§ **RECORD SET**
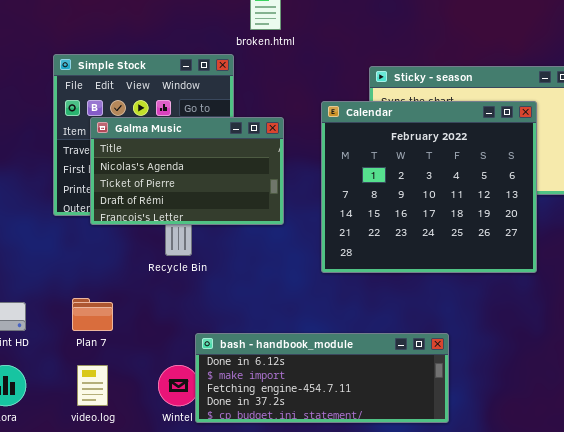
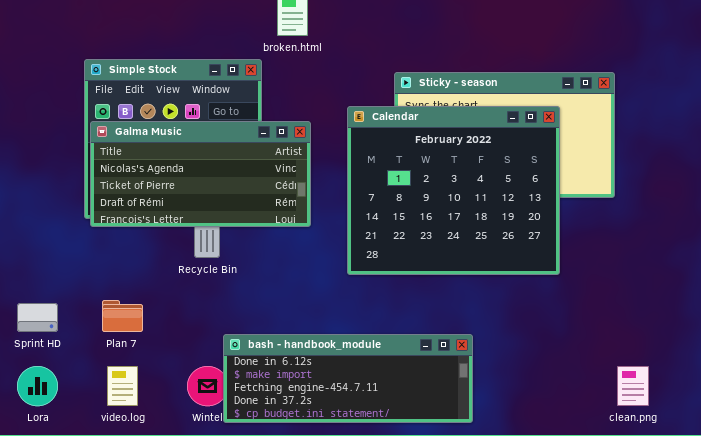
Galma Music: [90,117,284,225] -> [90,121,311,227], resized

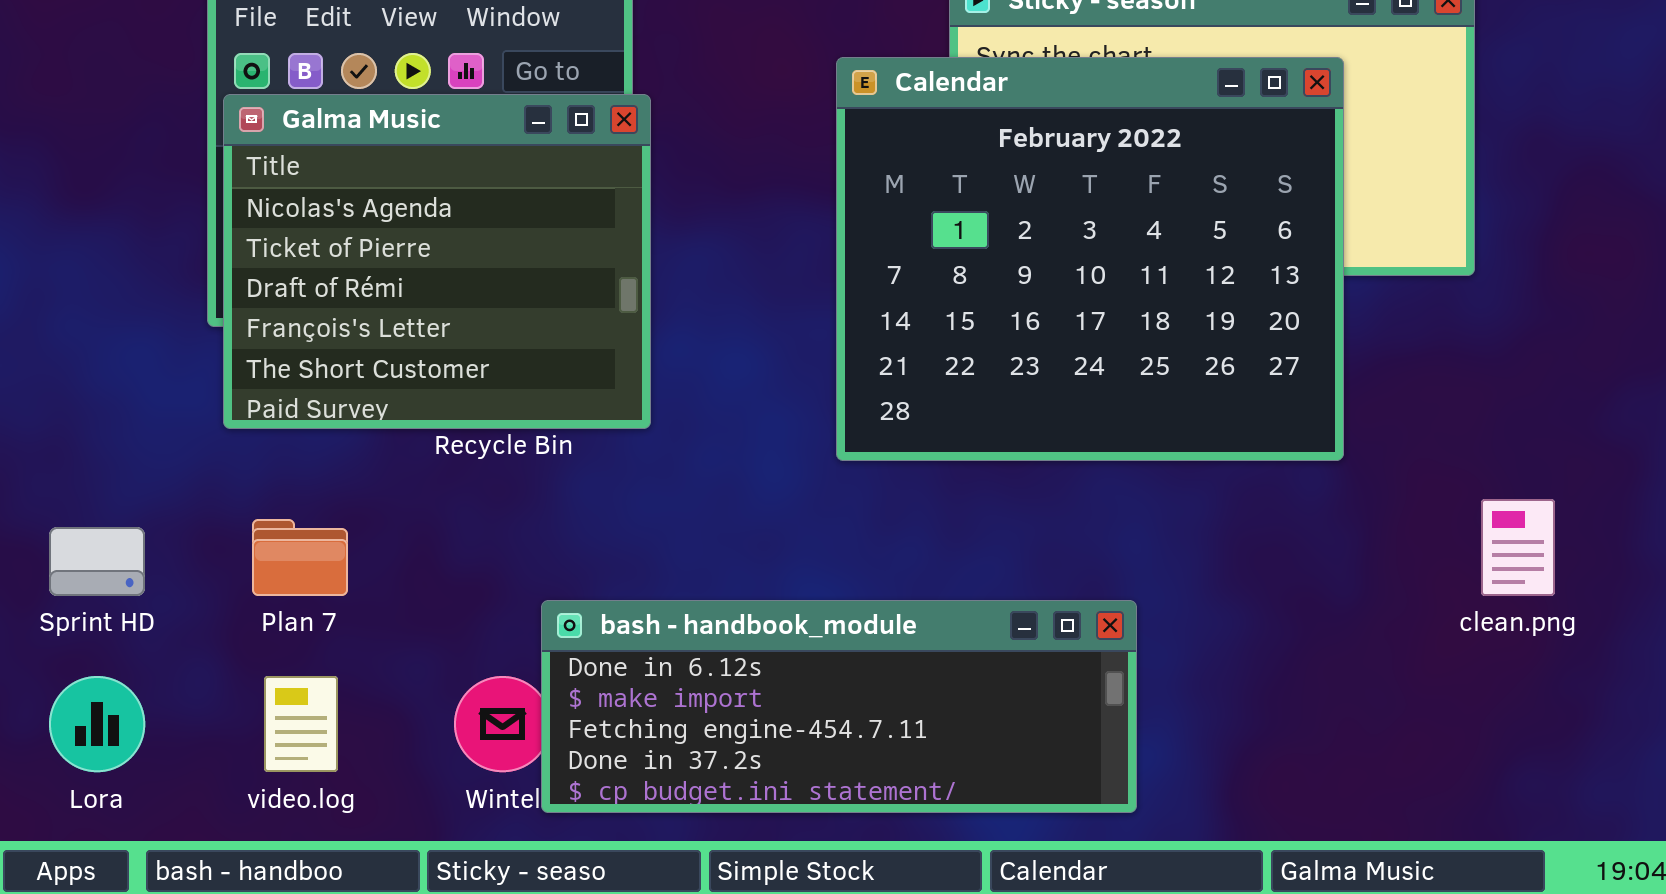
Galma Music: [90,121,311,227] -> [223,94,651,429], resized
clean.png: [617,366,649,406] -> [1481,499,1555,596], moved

---

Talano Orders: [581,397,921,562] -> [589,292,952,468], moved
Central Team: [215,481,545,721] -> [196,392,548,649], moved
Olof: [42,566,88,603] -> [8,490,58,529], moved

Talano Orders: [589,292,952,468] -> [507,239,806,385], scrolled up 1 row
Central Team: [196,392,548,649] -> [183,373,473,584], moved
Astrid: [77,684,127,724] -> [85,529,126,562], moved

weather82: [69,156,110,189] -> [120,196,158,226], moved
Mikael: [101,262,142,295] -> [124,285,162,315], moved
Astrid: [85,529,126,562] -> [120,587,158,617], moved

---

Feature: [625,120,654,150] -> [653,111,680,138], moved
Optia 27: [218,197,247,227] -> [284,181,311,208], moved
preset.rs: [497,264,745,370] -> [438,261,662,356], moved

§ **YOUR GOAL**
In the records above, some lines hold the word "Galma". Say how many, and nothing more.

§ **ANSWER FOR THE TASK**
2